BEGIN

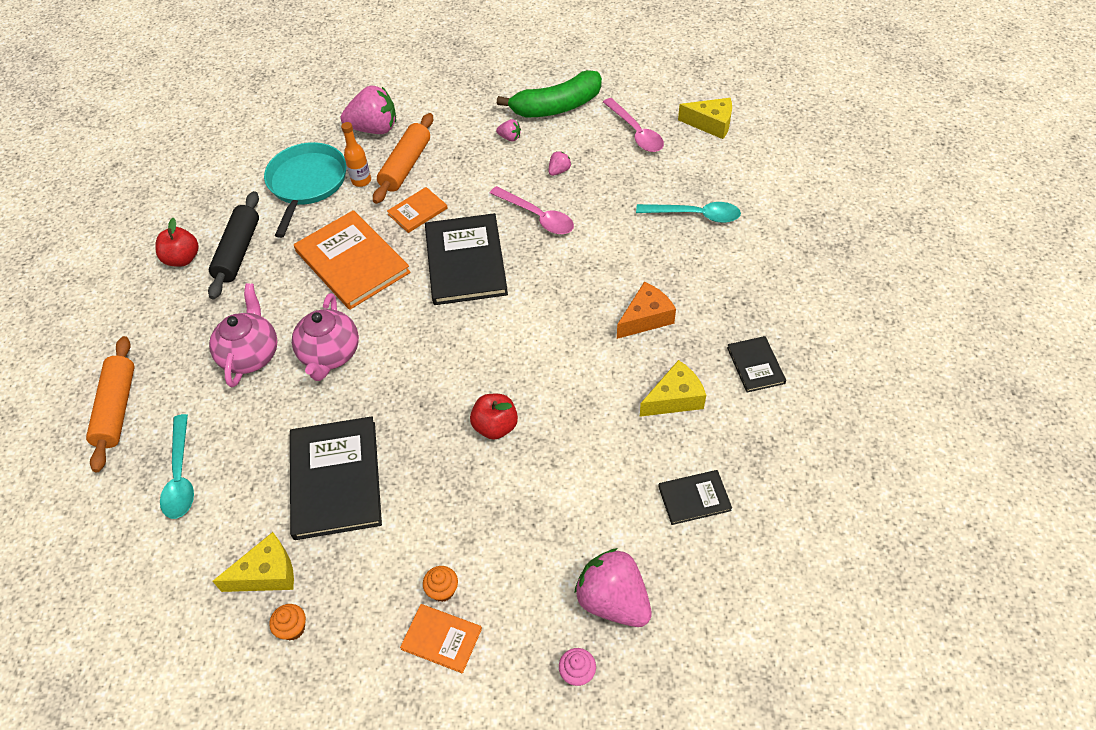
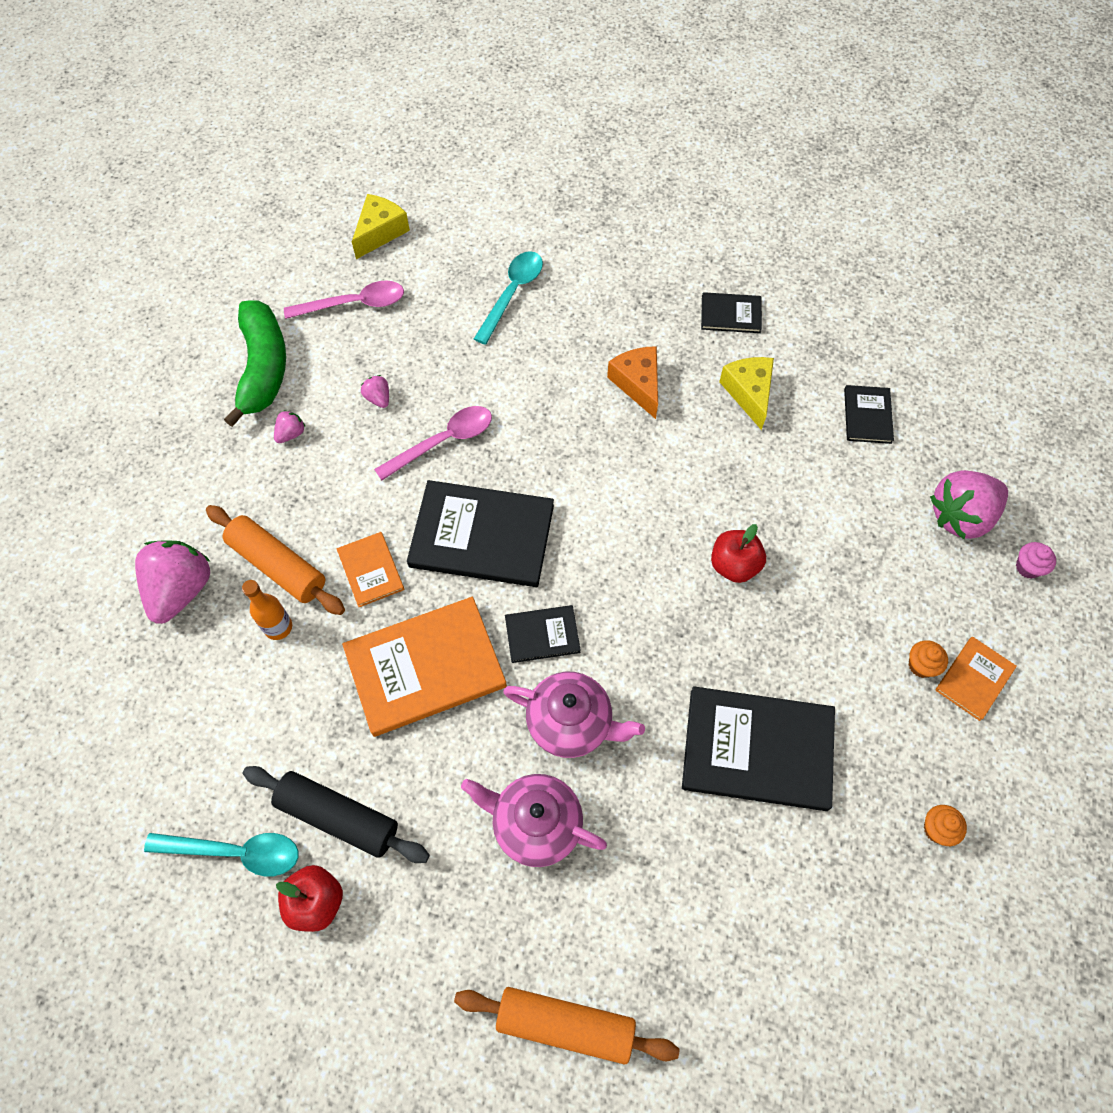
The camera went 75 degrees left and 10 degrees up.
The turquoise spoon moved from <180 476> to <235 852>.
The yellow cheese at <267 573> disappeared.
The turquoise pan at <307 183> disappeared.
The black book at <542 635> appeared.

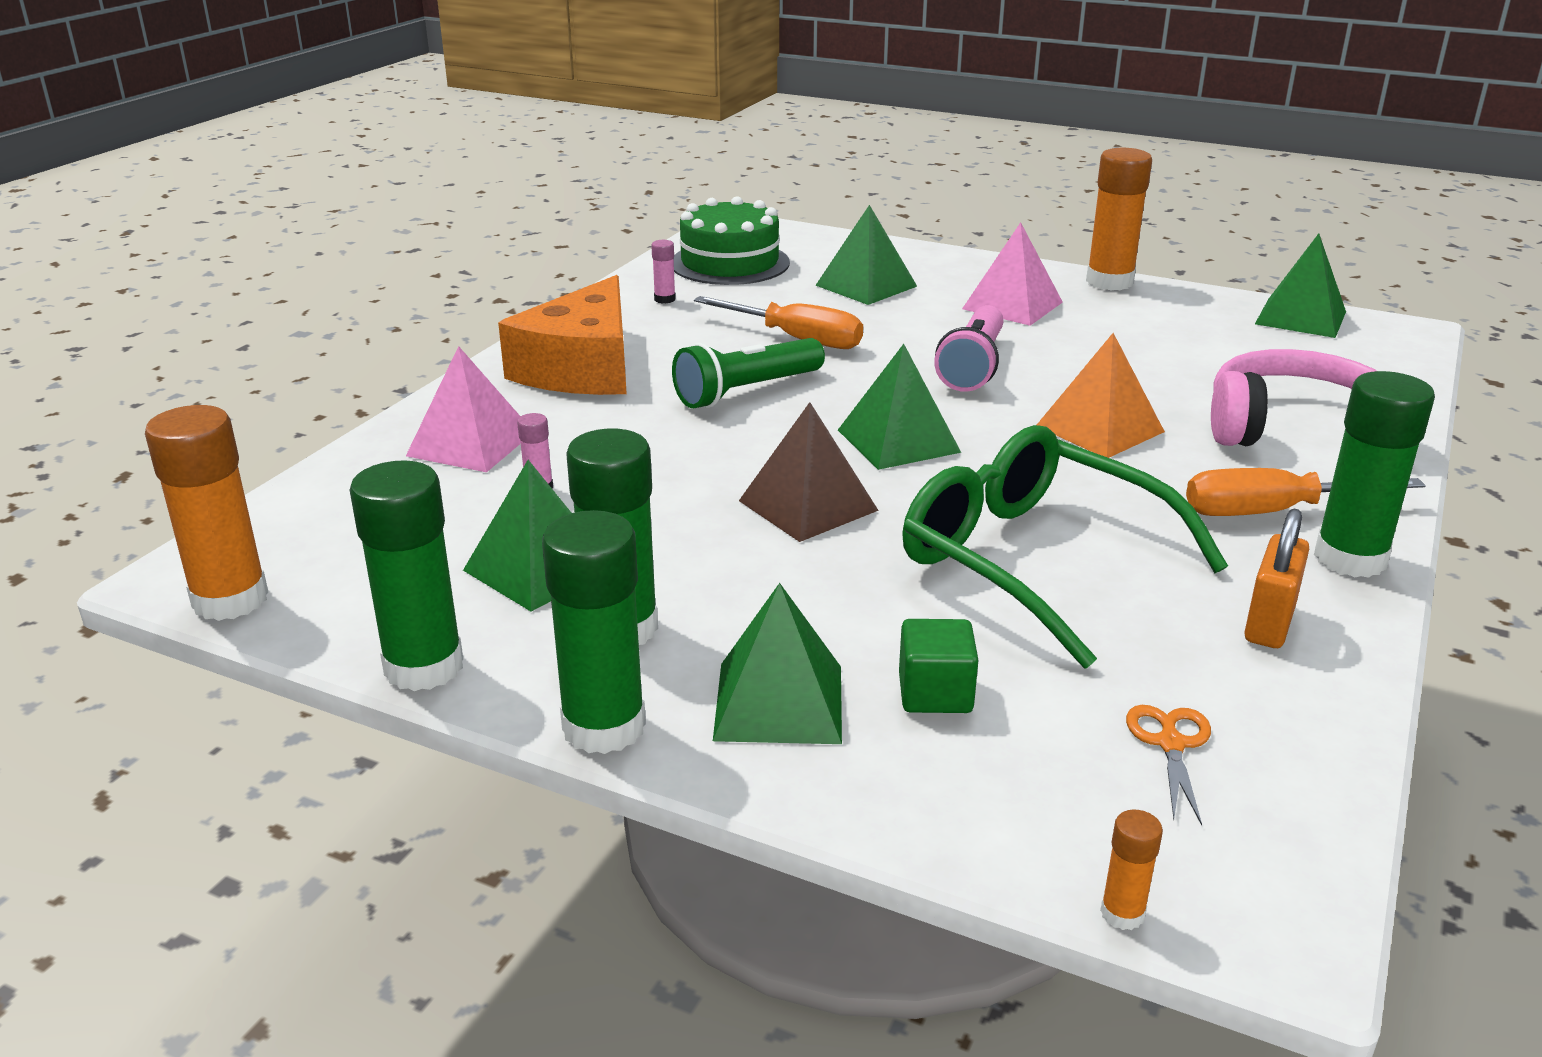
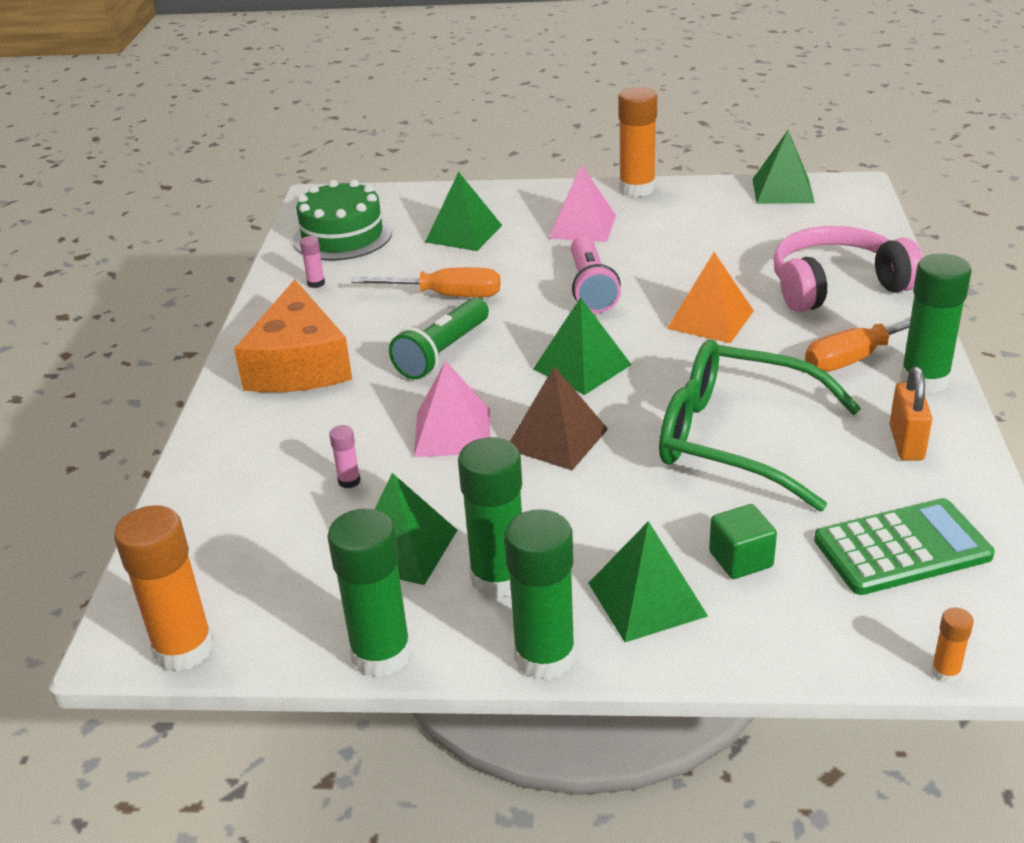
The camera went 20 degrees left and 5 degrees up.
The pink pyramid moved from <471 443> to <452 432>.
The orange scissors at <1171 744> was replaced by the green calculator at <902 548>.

END

» **WHAT YOU HAVE TO DO**: Filter the data above by the word "disappeared" and copy every line that matches.

» **EXPECTED OUTPUT**:
The yellow cheese at <267 573> disappeared.
The turquoise pan at <307 183> disappeared.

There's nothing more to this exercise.